Data supplied:
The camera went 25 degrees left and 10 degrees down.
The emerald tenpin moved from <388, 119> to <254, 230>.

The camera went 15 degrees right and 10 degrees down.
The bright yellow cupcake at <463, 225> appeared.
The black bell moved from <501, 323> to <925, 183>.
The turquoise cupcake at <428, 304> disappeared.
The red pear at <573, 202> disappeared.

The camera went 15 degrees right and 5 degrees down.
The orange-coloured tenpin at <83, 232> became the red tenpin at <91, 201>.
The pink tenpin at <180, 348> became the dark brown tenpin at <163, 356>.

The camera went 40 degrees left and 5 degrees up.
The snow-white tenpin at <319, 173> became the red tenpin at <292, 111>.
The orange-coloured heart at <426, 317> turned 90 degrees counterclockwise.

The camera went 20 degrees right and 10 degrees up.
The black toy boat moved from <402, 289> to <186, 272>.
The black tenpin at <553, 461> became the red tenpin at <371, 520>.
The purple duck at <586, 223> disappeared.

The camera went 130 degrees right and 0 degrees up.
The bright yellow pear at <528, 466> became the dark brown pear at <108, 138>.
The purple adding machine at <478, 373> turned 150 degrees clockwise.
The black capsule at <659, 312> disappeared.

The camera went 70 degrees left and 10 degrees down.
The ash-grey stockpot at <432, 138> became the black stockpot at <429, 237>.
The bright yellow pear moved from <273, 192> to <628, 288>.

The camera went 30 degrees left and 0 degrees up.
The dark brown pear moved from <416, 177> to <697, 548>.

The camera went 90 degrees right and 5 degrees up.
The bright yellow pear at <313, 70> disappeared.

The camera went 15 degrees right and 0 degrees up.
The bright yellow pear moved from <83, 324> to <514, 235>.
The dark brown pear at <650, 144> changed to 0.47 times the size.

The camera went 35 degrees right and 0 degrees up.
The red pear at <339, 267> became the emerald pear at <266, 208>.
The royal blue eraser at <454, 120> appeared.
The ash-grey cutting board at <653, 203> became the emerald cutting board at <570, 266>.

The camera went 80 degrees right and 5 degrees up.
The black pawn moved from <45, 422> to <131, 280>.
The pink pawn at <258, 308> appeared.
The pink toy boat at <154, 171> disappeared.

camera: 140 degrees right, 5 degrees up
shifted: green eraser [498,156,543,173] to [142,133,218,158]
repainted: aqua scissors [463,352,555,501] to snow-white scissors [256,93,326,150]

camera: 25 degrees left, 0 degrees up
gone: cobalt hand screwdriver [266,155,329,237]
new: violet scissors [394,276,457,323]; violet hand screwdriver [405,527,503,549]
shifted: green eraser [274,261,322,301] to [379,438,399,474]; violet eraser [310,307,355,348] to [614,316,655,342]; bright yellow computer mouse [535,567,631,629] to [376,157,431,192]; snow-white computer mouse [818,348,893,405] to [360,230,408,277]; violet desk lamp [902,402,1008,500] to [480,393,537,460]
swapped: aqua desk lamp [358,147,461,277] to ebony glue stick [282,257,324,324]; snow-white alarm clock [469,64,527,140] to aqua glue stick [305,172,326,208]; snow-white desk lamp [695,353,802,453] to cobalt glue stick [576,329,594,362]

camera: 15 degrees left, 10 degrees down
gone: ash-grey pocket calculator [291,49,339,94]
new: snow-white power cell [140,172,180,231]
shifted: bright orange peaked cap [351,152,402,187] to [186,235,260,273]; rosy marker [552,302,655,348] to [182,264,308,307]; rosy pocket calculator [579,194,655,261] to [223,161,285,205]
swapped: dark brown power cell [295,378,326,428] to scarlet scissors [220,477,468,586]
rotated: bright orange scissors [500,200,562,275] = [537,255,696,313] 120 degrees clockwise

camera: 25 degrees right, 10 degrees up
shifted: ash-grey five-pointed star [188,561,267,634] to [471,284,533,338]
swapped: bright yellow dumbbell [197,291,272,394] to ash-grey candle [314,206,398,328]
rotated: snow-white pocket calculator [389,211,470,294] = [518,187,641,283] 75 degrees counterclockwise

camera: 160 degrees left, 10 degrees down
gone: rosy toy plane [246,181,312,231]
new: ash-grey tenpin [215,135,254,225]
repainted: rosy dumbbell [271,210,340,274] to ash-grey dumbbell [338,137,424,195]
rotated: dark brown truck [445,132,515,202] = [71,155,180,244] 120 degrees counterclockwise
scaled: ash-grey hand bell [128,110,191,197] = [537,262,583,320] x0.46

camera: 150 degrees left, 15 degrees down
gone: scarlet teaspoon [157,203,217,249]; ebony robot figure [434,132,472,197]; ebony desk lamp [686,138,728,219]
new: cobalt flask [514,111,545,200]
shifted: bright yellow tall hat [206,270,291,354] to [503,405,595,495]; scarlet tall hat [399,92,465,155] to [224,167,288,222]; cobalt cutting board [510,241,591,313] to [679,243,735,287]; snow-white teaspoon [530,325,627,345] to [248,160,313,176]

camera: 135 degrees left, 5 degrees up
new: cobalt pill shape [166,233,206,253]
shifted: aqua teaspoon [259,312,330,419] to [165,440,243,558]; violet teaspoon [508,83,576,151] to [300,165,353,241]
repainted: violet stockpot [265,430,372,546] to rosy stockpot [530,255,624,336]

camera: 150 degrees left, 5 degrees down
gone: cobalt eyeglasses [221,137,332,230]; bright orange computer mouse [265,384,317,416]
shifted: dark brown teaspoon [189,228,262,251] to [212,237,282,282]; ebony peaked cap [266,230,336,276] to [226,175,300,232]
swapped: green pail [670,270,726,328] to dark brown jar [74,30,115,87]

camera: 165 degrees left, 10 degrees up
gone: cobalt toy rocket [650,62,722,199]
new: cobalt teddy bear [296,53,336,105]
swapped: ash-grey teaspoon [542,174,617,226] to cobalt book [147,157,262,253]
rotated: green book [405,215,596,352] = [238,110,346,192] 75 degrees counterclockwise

Work instruction:
Using only the listing above, restate exactly the lines from the line containing "The camera went 35" through the line containing "The camera went 80", both included.

Completed exercise:
The camera went 35 degrees right and 0 degrees up.
The red pear at <339, 267> became the emerald pear at <266, 208>.
The royal blue eraser at <454, 120> appeared.
The ash-grey cutting board at <653, 203> became the emerald cutting board at <570, 266>.

The camera went 80 degrees right and 5 degrees up.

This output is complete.